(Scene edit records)
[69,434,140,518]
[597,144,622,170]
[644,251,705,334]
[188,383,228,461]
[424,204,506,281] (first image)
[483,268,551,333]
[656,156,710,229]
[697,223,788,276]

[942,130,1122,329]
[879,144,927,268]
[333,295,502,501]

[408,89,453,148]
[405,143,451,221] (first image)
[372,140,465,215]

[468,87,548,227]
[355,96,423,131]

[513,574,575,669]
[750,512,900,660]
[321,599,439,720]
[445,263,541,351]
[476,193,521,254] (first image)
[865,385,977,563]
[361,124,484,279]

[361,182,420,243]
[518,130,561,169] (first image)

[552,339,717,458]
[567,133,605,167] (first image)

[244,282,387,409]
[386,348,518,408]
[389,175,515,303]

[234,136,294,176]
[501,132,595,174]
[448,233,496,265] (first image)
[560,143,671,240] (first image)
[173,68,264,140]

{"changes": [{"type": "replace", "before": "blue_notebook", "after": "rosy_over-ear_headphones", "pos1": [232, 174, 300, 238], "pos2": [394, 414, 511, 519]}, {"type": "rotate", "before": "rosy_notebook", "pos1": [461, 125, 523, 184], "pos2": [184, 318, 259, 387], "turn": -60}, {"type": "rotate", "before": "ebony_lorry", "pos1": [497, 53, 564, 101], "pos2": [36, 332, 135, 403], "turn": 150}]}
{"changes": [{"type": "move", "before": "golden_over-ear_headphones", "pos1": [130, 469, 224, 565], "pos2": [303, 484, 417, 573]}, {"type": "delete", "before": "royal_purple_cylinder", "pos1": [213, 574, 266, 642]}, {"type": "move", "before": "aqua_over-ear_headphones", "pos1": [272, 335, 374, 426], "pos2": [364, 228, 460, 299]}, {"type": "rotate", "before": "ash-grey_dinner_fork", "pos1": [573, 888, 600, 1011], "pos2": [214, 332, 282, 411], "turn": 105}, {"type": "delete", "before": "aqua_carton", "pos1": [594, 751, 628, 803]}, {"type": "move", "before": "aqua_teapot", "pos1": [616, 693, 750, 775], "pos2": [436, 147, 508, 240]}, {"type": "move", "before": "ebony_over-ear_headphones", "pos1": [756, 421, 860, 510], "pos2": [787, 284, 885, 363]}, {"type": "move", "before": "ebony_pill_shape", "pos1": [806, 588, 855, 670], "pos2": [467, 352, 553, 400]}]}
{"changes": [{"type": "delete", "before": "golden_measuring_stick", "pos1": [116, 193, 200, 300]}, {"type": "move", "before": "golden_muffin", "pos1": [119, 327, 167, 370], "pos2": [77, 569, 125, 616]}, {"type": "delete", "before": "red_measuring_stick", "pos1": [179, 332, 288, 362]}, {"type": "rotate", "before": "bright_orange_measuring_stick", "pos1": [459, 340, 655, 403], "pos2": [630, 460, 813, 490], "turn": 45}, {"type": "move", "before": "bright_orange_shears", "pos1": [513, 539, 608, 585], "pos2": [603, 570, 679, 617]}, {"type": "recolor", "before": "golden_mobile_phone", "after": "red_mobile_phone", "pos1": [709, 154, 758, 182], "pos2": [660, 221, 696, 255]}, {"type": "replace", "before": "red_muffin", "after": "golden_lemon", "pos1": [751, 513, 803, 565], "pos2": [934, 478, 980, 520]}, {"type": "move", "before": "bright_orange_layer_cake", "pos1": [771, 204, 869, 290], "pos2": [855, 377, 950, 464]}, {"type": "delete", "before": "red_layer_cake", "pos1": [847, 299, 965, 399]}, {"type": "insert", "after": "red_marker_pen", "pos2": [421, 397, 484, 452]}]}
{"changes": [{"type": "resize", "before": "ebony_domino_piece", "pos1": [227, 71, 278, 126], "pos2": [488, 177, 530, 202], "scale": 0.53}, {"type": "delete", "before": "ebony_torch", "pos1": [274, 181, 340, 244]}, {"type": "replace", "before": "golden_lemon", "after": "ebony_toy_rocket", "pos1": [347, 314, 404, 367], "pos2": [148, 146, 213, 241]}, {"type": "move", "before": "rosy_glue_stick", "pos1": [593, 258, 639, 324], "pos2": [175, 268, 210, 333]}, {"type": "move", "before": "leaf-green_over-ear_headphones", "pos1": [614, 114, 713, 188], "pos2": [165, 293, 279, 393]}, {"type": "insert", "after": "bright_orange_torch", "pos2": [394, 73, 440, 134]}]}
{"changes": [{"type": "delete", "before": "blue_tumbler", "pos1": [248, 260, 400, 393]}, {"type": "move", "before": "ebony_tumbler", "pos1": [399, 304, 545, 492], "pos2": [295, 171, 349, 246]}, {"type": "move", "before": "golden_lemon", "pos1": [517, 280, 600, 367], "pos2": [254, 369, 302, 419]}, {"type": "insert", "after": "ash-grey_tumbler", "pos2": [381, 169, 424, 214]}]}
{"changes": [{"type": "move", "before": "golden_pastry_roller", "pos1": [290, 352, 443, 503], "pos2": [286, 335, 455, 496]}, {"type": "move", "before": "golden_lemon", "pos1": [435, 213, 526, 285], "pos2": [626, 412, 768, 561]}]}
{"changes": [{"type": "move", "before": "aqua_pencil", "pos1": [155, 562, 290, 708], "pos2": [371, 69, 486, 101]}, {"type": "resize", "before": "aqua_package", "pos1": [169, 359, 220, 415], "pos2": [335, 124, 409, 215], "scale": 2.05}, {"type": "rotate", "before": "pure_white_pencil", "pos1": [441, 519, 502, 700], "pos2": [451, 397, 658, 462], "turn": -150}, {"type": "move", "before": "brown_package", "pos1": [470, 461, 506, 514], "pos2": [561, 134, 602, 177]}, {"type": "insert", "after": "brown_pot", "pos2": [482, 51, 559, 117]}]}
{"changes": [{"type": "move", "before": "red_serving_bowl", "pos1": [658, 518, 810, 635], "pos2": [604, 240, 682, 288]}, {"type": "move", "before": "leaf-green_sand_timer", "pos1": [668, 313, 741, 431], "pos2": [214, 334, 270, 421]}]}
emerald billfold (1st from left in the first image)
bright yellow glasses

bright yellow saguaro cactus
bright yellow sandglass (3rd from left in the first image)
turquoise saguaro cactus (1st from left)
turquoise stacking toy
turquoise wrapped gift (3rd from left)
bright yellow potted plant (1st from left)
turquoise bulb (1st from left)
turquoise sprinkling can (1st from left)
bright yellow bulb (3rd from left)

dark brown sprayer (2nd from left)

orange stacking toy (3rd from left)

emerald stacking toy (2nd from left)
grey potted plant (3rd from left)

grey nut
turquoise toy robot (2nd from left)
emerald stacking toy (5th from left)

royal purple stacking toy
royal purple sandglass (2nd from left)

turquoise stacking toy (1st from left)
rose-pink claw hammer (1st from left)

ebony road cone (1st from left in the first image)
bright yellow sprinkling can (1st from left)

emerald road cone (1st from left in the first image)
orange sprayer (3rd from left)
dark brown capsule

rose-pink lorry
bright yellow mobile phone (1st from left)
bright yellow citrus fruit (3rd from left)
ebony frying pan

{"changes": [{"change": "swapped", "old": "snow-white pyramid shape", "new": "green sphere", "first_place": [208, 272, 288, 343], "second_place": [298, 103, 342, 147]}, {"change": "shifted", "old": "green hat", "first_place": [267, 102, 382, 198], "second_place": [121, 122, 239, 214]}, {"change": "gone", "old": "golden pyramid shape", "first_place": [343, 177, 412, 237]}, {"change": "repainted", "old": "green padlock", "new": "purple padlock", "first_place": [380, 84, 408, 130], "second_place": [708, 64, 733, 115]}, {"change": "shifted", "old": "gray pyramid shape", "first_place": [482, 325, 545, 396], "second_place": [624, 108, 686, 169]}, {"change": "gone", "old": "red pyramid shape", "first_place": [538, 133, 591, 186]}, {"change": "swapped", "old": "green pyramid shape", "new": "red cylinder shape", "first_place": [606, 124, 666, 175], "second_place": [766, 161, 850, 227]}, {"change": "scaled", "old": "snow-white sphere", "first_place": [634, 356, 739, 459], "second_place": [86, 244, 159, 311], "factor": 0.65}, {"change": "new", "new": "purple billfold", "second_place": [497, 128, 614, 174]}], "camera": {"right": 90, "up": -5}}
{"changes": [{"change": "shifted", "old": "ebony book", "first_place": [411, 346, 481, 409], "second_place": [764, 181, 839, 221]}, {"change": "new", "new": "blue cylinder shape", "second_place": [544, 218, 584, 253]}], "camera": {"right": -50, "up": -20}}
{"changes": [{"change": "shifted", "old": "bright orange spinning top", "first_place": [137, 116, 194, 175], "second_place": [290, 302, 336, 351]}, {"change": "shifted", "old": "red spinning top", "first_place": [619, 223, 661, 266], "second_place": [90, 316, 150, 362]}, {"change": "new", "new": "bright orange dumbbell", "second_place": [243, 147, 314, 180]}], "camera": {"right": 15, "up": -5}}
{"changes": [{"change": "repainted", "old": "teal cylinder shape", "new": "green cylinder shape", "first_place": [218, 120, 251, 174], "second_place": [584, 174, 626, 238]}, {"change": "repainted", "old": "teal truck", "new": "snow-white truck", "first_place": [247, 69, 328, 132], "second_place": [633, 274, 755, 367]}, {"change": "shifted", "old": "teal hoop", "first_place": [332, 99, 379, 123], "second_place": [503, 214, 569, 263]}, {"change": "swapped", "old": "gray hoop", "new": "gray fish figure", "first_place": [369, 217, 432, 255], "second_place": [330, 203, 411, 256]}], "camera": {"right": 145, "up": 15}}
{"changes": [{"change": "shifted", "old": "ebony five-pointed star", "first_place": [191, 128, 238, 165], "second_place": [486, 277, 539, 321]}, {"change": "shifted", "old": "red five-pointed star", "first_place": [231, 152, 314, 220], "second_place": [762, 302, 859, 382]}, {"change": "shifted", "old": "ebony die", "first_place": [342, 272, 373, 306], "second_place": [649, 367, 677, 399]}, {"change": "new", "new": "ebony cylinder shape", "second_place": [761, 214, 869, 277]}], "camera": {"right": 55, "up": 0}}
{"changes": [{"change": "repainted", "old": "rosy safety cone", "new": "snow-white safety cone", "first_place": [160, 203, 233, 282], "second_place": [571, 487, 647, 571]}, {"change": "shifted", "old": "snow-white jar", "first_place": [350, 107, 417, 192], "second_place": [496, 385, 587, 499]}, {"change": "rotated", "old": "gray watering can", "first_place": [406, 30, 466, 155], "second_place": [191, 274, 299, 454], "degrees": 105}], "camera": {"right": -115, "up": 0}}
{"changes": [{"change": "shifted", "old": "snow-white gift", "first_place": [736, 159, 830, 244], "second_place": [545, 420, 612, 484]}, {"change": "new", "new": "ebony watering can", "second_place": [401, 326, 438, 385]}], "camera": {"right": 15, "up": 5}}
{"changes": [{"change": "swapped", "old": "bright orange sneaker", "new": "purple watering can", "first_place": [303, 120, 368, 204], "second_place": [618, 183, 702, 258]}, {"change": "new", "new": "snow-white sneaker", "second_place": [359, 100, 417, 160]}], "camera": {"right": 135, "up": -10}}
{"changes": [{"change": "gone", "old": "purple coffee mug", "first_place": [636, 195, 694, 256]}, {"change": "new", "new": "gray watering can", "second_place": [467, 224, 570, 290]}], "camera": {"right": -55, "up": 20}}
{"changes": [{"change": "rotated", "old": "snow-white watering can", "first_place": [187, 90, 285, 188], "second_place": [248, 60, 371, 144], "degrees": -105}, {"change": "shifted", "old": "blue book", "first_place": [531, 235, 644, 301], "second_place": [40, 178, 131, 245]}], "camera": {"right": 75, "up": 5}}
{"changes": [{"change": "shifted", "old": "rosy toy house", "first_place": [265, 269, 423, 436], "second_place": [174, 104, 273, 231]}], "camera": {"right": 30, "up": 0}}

» Task details
Each line from the top of the entries above through the line containing "[656,156,710,229]" must be transcribed exactly, and no other line may appear.

» Answer space
[69,434,140,518]
[597,144,622,170]
[644,251,705,334]
[188,383,228,461]
[424,204,506,281] (first image)
[483,268,551,333]
[656,156,710,229]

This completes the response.